Data for this exercise

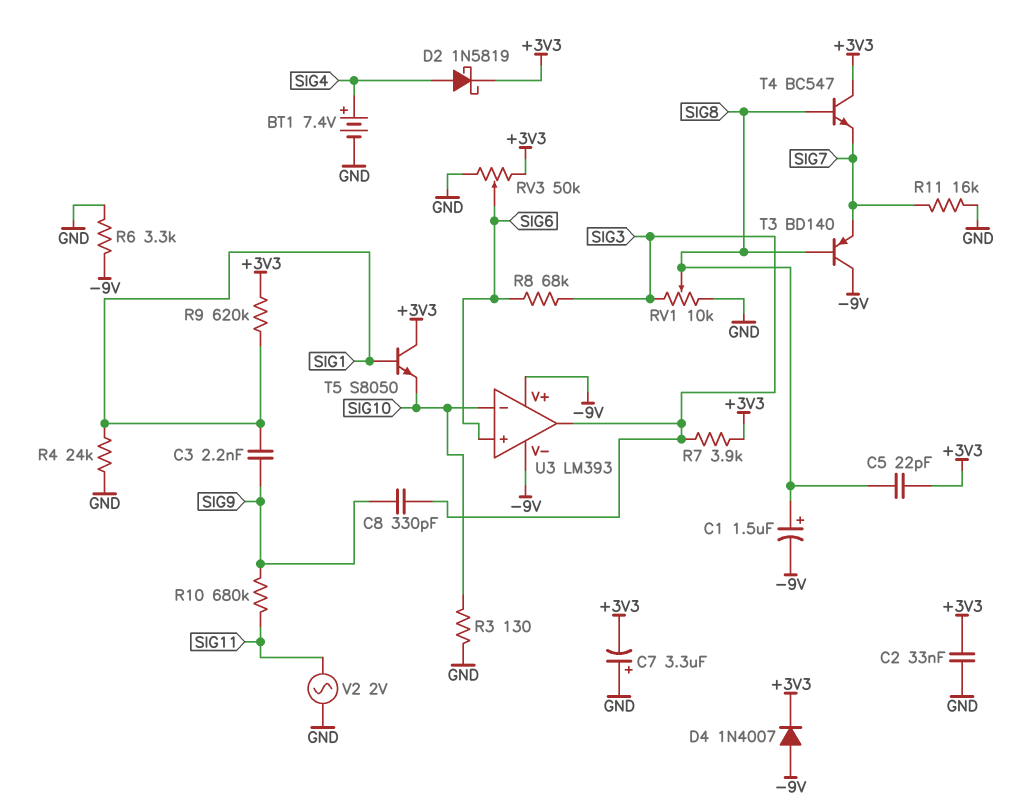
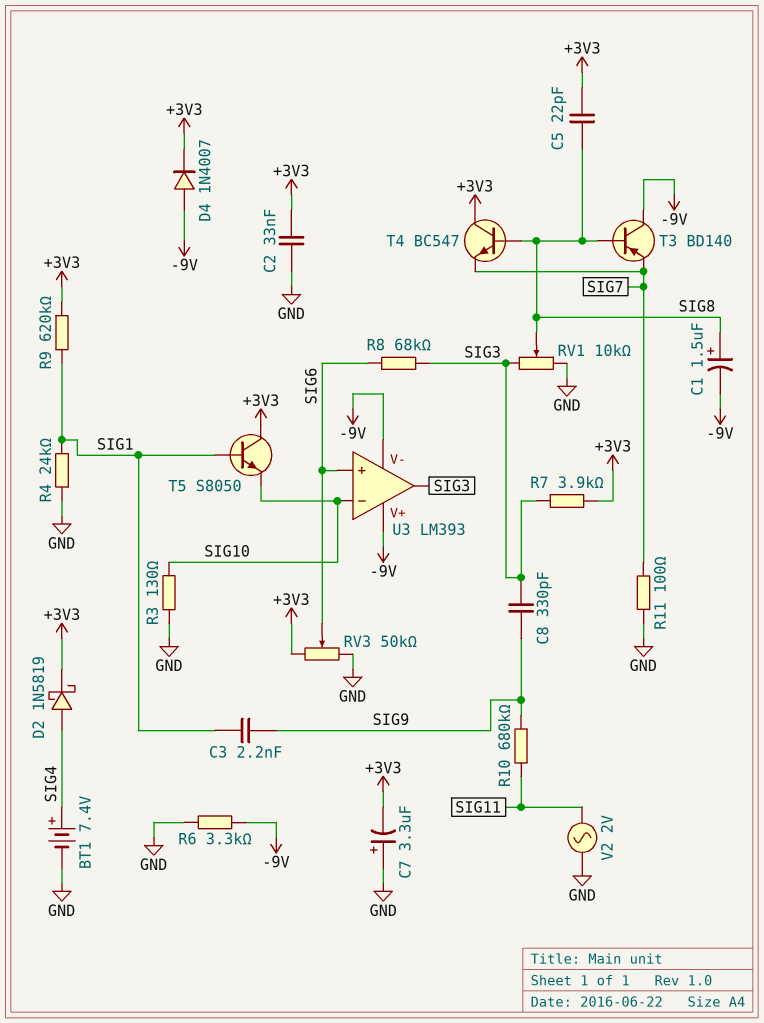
R11: 16k (GND, SIG7) -> 100 (GND, SIG7)

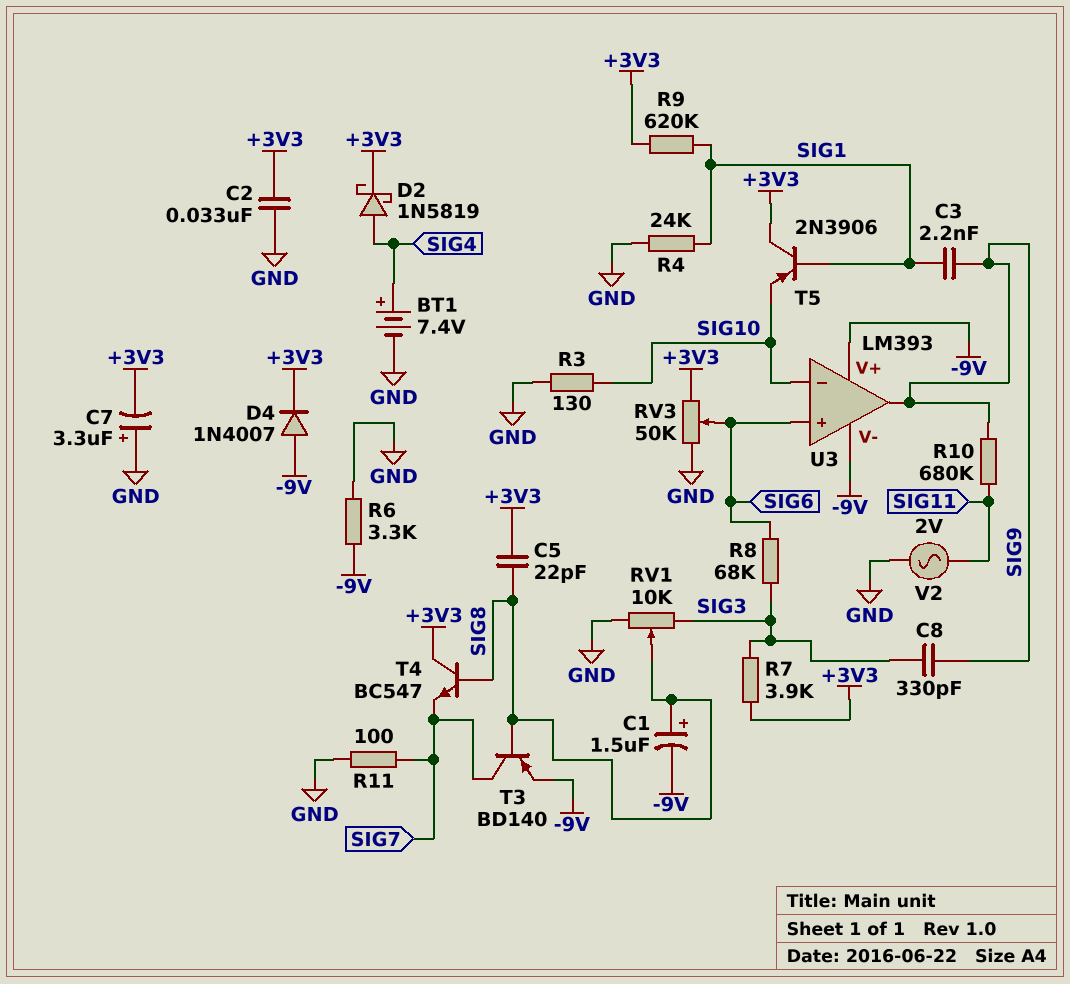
T3: PNP BD140 (B SIG8, C -9V, E SIG7) -> PNP BD140 (B SIG8, C SIG7, E -9V)
T5: NPN S8050 (B SIG1, C +3V3, E SIG10) -> PNP 2N3906 (B SIG1, C +3V3, E SIG10)
U3 pin out: SIG3 -> SIG9

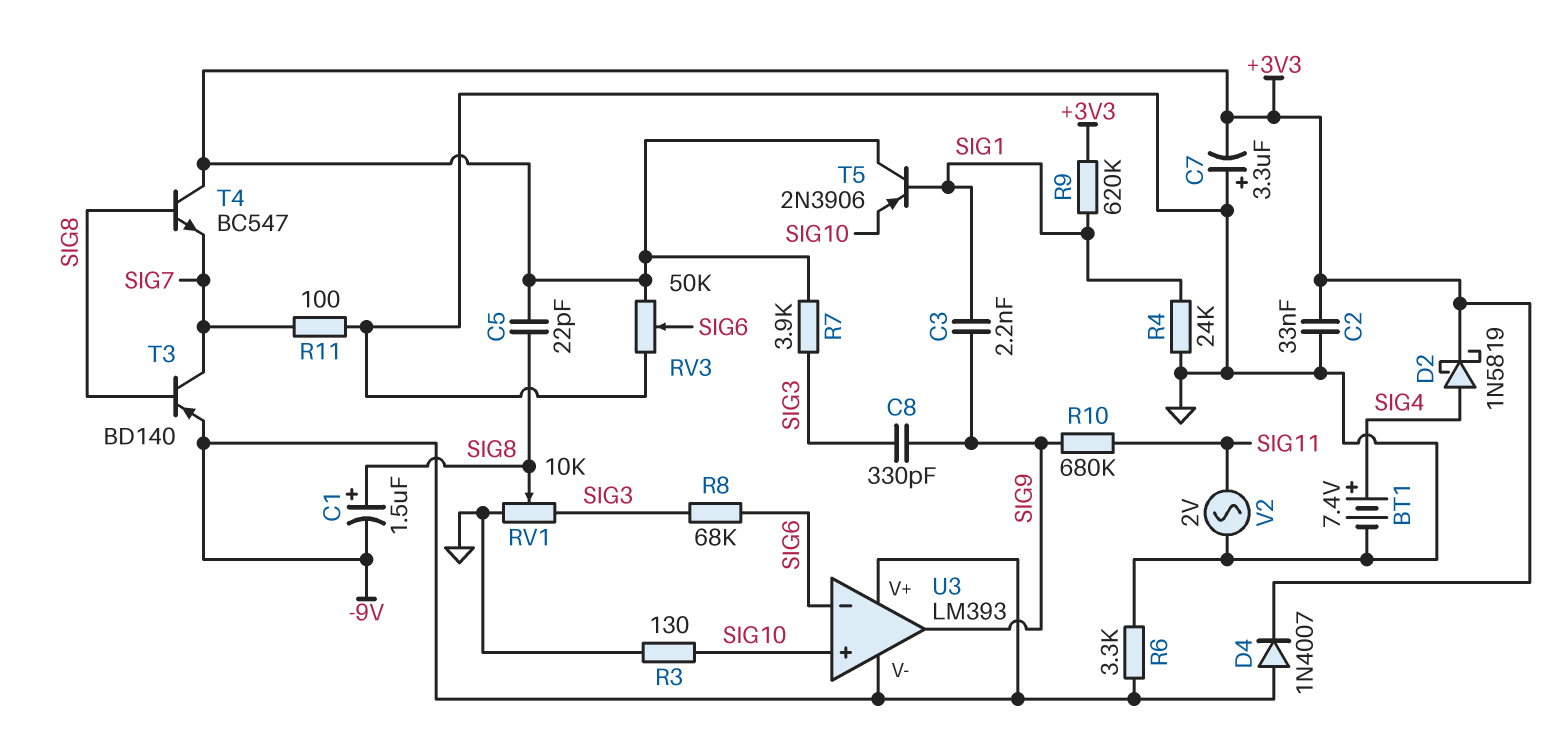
U3 pin in+: SIG6 -> SIG10
U3 pin in-: SIG10 -> SIG6

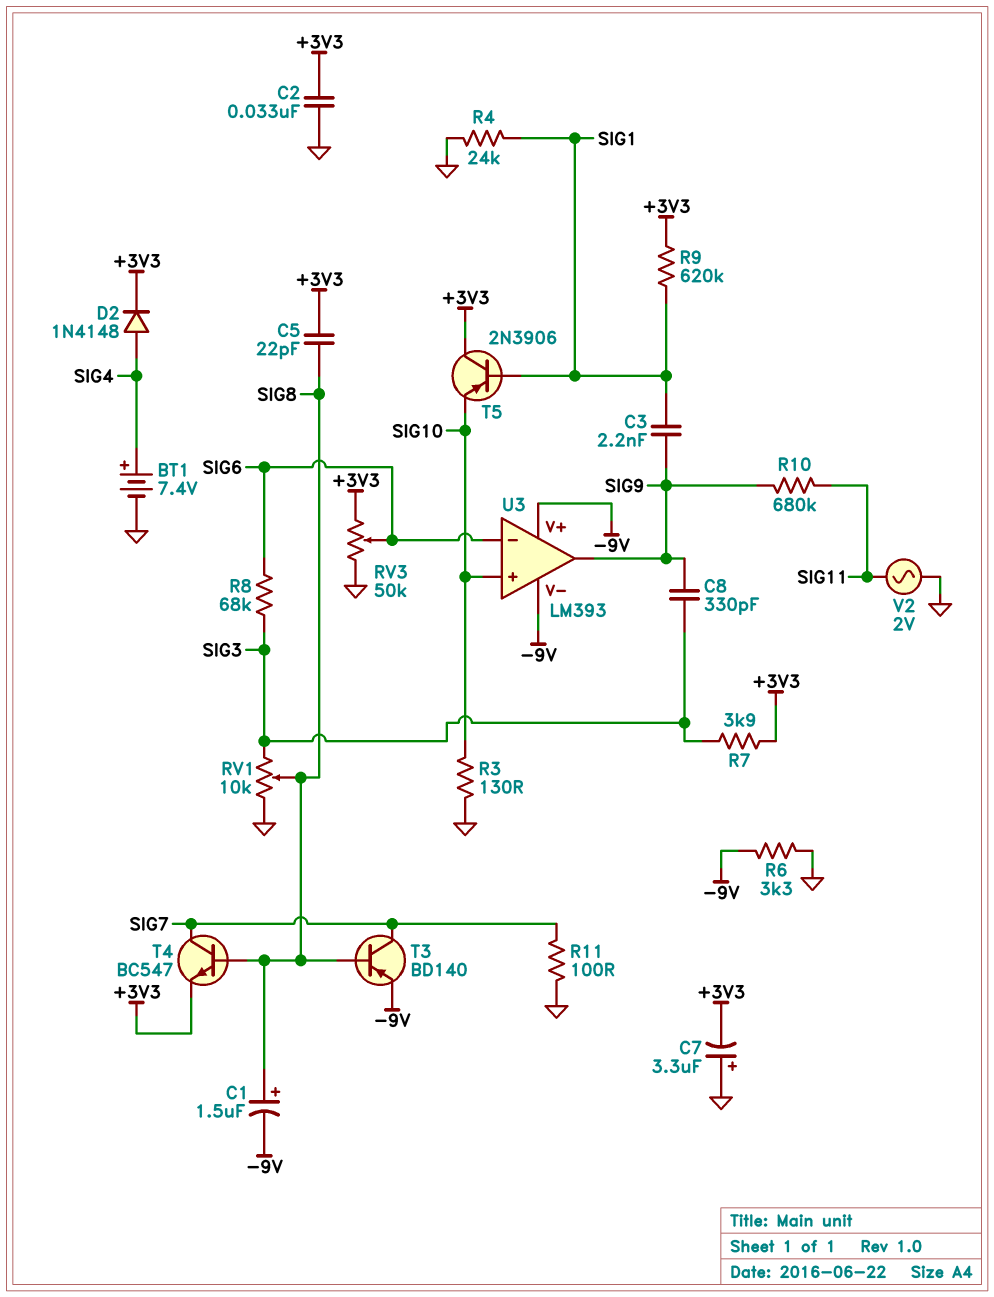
D2: schottky 1N5819 (A SIG4, K +3V3) -> diode 1N4148 (A SIG4, K +3V3)
D4: diode 1N4007 (A -9V, K +3V3) -> none
T4: NPN BC547 (B SIG8, C +3V3, E SIG7) -> NPN BC547 (B SIG8, C SIG7, E +3V3)

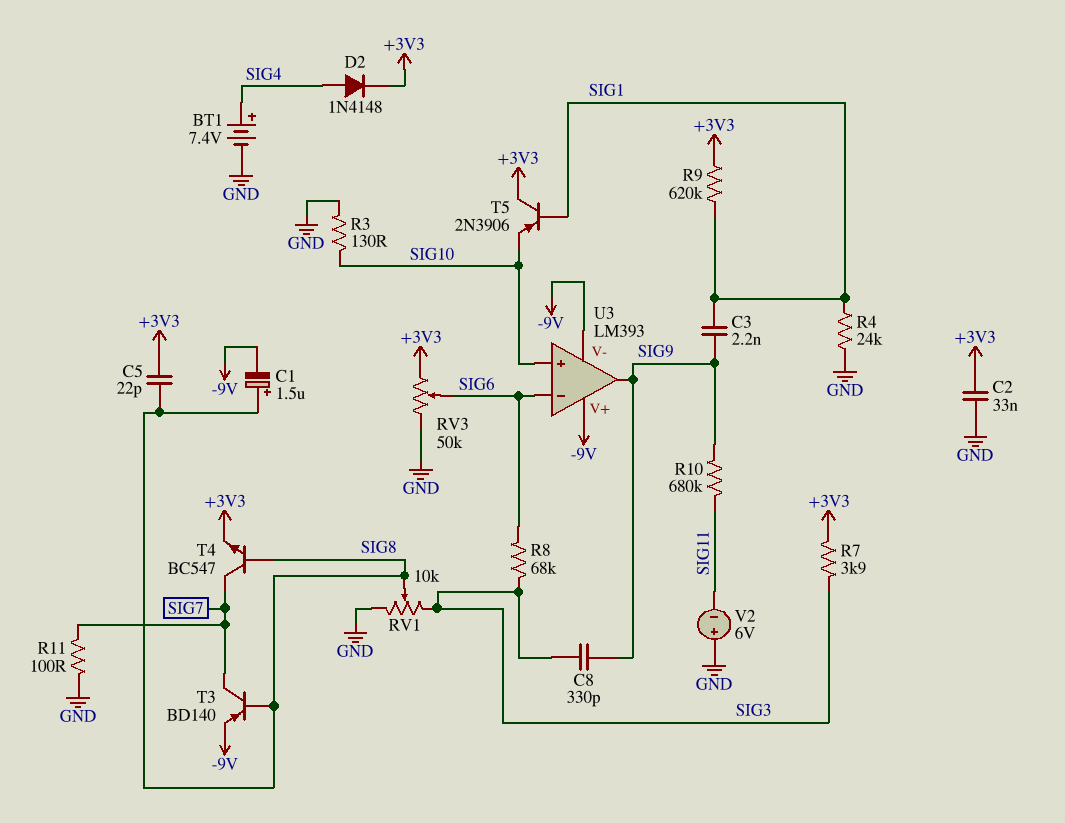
C7: 3.3uF (plus GND, minus +3V3) -> none
R6: 3.3k (-9V, GND) -> none
V2: AC 2V (GND, SIG11) -> 6V (plus GND, minus SIG11)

How to complete this task
Repeat word for word, and nothing more, the lines between the line containing "T3: PNP BD140" and the last line of the records above, inclusive, without pictures.

Exercise result
T3: PNP BD140 (B SIG8, C -9V, E SIG7) -> PNP BD140 (B SIG8, C SIG7, E -9V)
T5: NPN S8050 (B SIG1, C +3V3, E SIG10) -> PNP 2N3906 (B SIG1, C +3V3, E SIG10)
U3 pin out: SIG3 -> SIG9

U3 pin in+: SIG6 -> SIG10
U3 pin in-: SIG10 -> SIG6

D2: schottky 1N5819 (A SIG4, K +3V3) -> diode 1N4148 (A SIG4, K +3V3)
D4: diode 1N4007 (A -9V, K +3V3) -> none
T4: NPN BC547 (B SIG8, C +3V3, E SIG7) -> NPN BC547 (B SIG8, C SIG7, E +3V3)

C7: 3.3uF (plus GND, minus +3V3) -> none
R6: 3.3k (-9V, GND) -> none
V2: AC 2V (GND, SIG11) -> 6V (plus GND, minus SIG11)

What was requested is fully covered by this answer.